» Work item: Required from the data below: the exact lines starting at the line containing "pink star: (31, 94) -> (42, 112), moved" and ending at the line containing "yellow triangle: (102, 183)", with both ends kept and all pictures dropped.

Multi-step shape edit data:
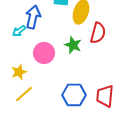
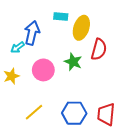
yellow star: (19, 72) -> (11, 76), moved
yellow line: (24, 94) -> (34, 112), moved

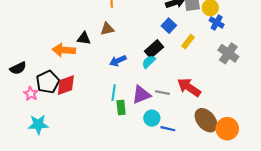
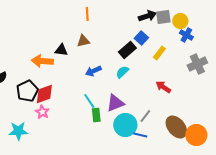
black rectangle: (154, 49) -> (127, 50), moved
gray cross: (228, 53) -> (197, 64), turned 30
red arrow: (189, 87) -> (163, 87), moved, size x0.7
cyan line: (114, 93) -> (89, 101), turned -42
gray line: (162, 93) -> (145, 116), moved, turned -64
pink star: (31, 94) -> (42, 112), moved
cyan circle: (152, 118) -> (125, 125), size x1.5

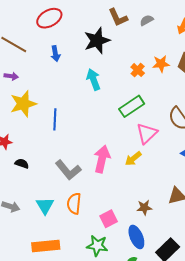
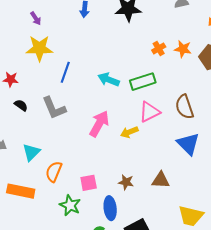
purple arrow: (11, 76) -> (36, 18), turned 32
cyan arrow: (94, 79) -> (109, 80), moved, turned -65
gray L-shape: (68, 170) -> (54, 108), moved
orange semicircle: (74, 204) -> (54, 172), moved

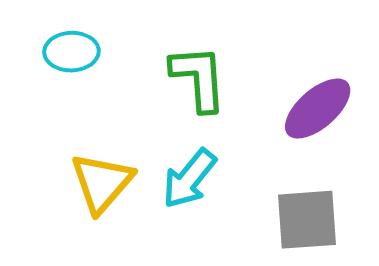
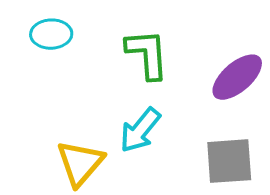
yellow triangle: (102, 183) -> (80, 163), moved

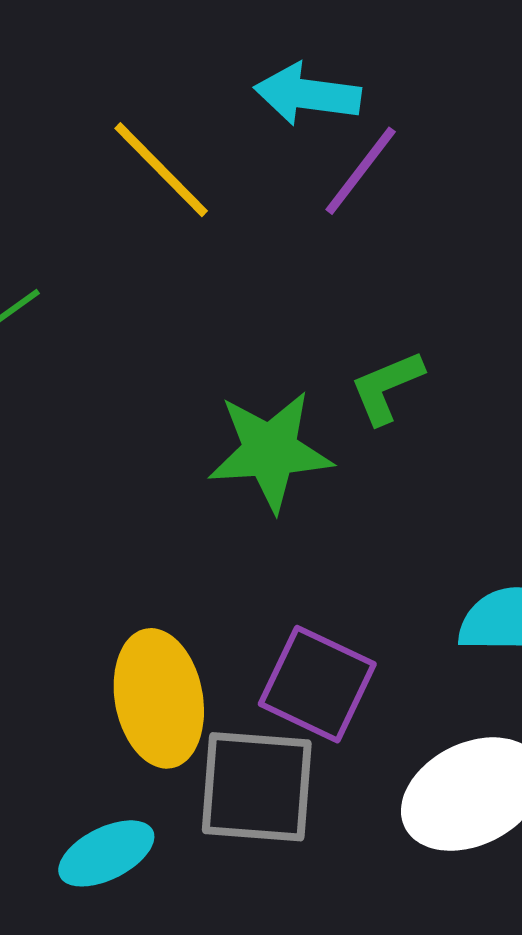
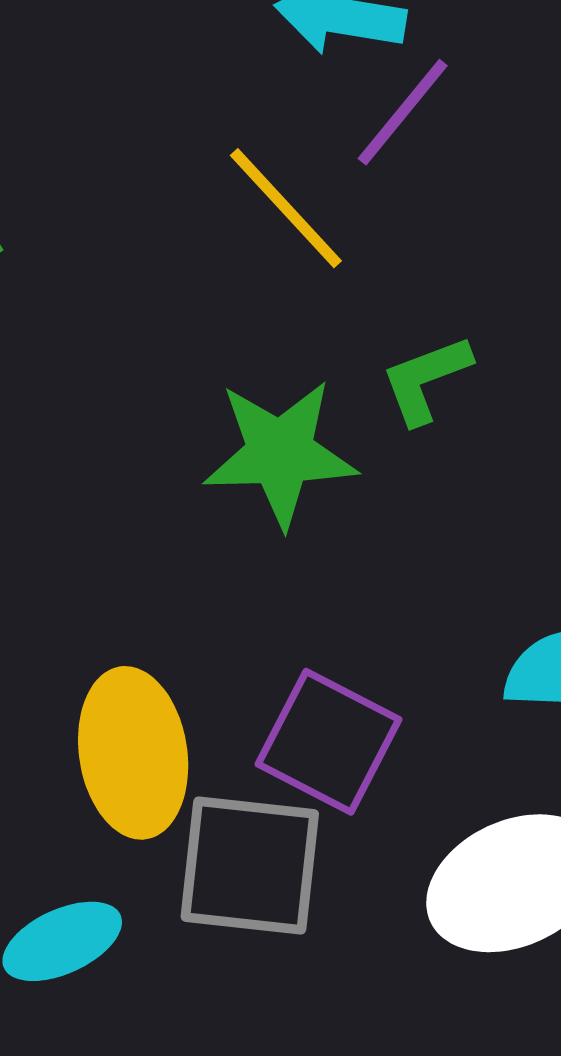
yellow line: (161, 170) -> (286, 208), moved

» Answer area:
pink star: (31, 94) -> (42, 112), moved
cyan circle: (152, 118) -> (125, 125), size x1.5

purple arrow: (11, 76) -> (36, 18), turned 32
cyan arrow: (94, 79) -> (109, 80), moved, turned -65
gray L-shape: (68, 170) -> (54, 108), moved
orange semicircle: (74, 204) -> (54, 172), moved

yellow triangle: (102, 183) -> (80, 163), moved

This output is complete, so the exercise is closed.